Everything in the listing below from the line containing "D6: diode US1M" through the line containing "U1 pin VCC: GND -> 3V3" must be repeated exactly; the remaining lines are not wanted.

----

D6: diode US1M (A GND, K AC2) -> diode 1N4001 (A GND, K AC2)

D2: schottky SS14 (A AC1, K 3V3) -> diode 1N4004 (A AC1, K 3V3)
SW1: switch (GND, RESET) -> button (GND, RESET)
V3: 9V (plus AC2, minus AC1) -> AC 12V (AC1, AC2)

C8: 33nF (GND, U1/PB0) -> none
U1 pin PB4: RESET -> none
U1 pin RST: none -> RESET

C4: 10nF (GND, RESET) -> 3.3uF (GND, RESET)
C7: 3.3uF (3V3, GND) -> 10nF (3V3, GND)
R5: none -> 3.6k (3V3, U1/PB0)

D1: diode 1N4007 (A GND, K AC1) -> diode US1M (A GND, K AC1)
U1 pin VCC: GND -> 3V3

----

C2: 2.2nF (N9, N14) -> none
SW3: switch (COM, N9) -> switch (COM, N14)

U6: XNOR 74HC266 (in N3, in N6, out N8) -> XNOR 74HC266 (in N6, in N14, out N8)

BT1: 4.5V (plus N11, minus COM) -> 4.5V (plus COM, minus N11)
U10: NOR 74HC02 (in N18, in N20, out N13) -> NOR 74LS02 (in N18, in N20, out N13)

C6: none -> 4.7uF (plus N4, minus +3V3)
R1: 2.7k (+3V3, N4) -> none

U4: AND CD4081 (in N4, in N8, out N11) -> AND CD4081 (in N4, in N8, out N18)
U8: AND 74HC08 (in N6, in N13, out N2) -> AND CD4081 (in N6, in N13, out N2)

----

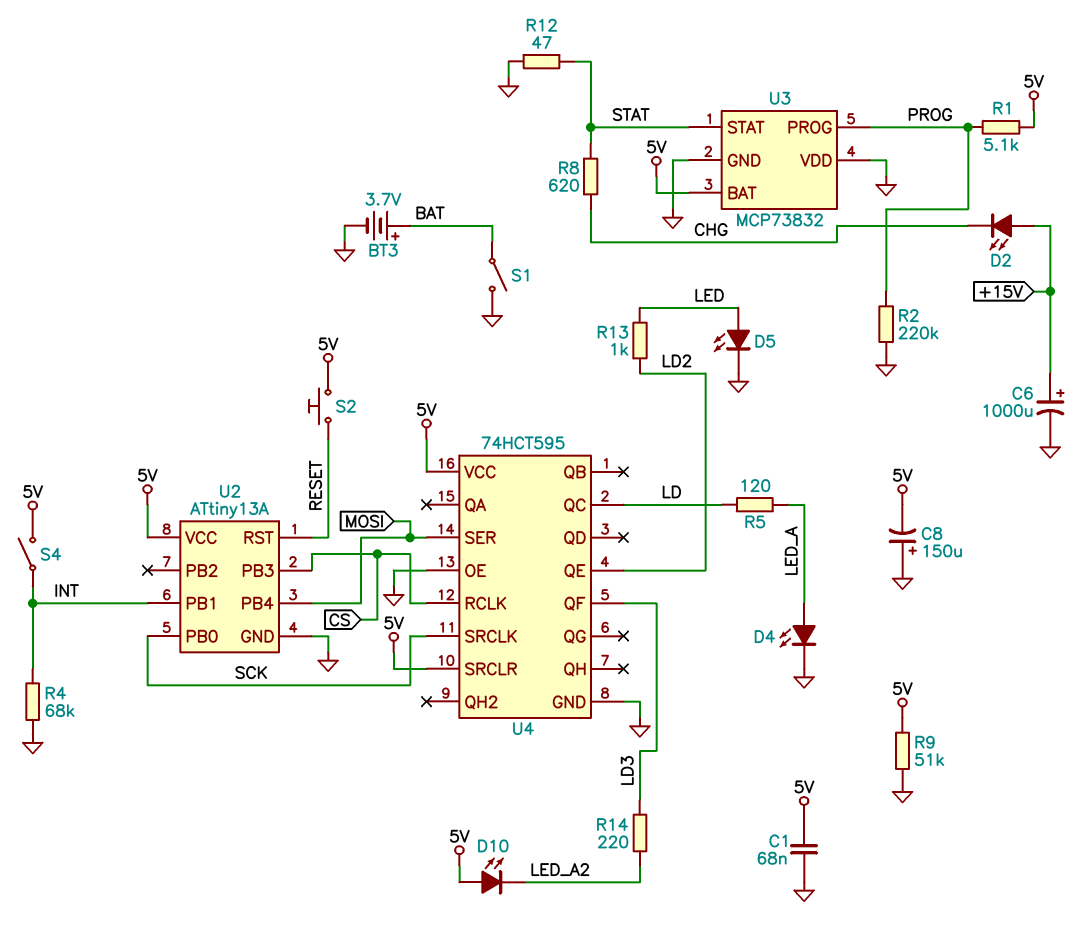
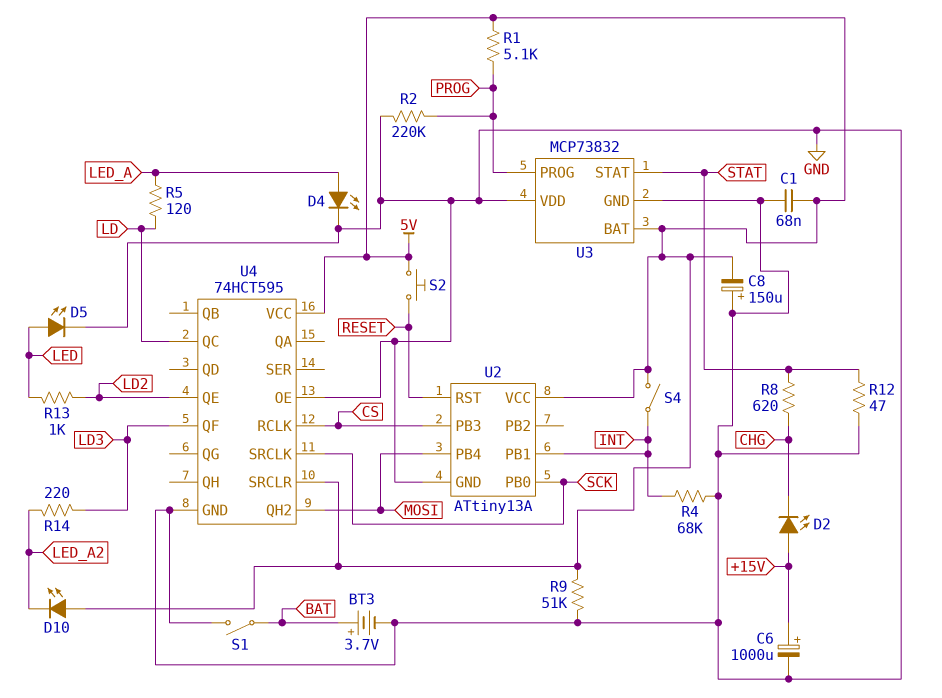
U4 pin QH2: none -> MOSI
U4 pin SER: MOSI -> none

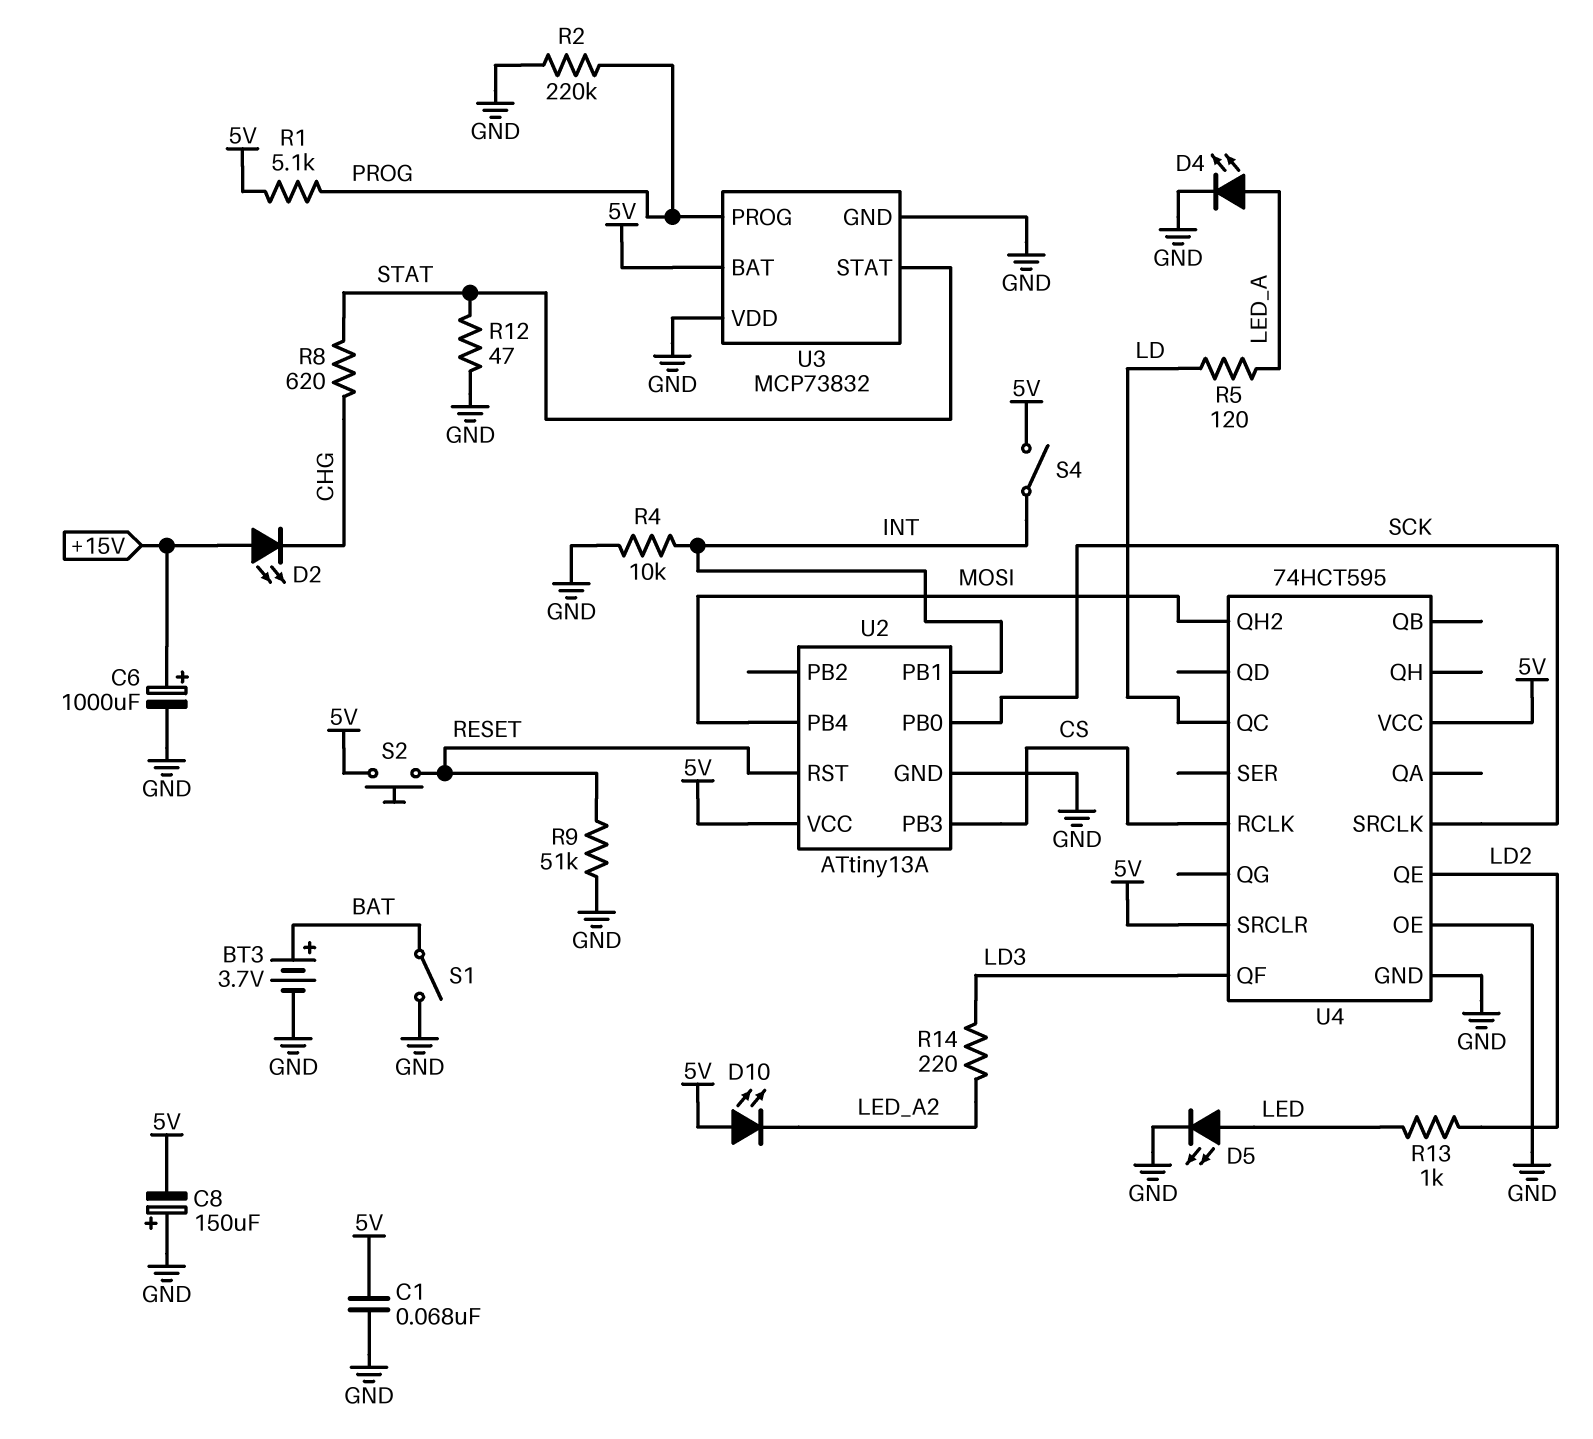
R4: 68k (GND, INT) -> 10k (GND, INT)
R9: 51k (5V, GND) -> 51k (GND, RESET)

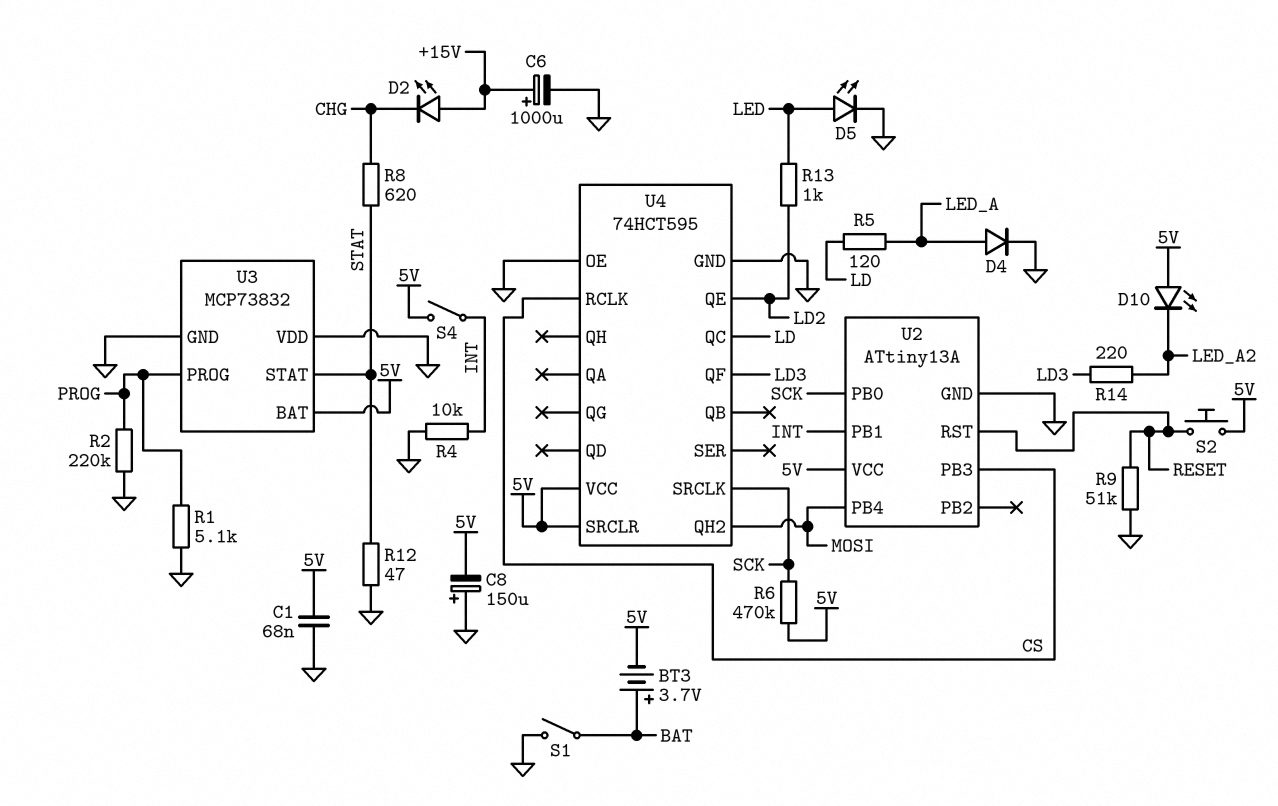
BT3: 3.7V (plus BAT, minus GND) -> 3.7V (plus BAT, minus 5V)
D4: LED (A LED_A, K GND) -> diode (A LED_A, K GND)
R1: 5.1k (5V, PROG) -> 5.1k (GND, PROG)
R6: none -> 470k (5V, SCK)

----

### Output
D6: diode US1M (A GND, K AC2) -> diode 1N4001 (A GND, K AC2)

D2: schottky SS14 (A AC1, K 3V3) -> diode 1N4004 (A AC1, K 3V3)
SW1: switch (GND, RESET) -> button (GND, RESET)
V3: 9V (plus AC2, minus AC1) -> AC 12V (AC1, AC2)

C8: 33nF (GND, U1/PB0) -> none
U1 pin PB4: RESET -> none
U1 pin RST: none -> RESET

C4: 10nF (GND, RESET) -> 3.3uF (GND, RESET)
C7: 3.3uF (3V3, GND) -> 10nF (3V3, GND)
R5: none -> 3.6k (3V3, U1/PB0)

D1: diode 1N4007 (A GND, K AC1) -> diode US1M (A GND, K AC1)
U1 pin VCC: GND -> 3V3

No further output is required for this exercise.